### Work to be completed
Output the listing below verbatim, without images.
━━━━━━
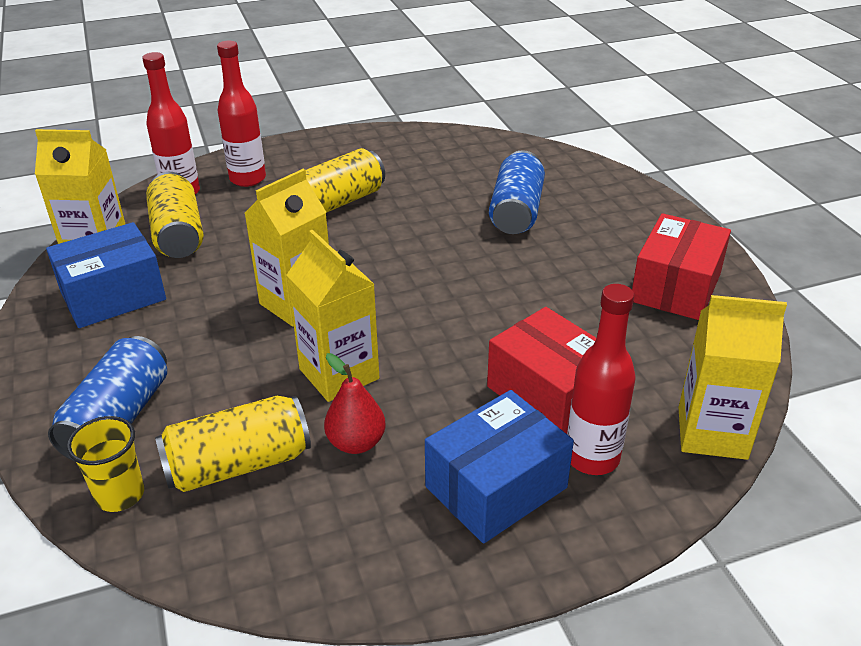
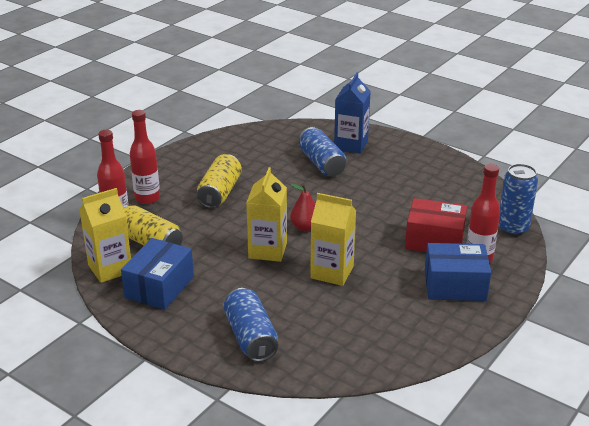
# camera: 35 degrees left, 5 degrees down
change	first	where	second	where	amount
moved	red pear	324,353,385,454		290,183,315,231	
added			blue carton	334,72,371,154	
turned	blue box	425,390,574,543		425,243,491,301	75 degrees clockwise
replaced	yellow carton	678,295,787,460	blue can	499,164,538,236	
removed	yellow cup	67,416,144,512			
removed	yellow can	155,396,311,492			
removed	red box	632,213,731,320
━━━━━━
### Written solution
# camera: 35 degrees left, 5 degrees down
change	first	where	second	where	amount
moved	red pear	324,353,385,454		290,183,315,231	
added			blue carton	334,72,371,154	
turned	blue box	425,390,574,543		425,243,491,301	75 degrees clockwise
replaced	yellow carton	678,295,787,460	blue can	499,164,538,236	
removed	yellow cup	67,416,144,512			
removed	yellow can	155,396,311,492			
removed	red box	632,213,731,320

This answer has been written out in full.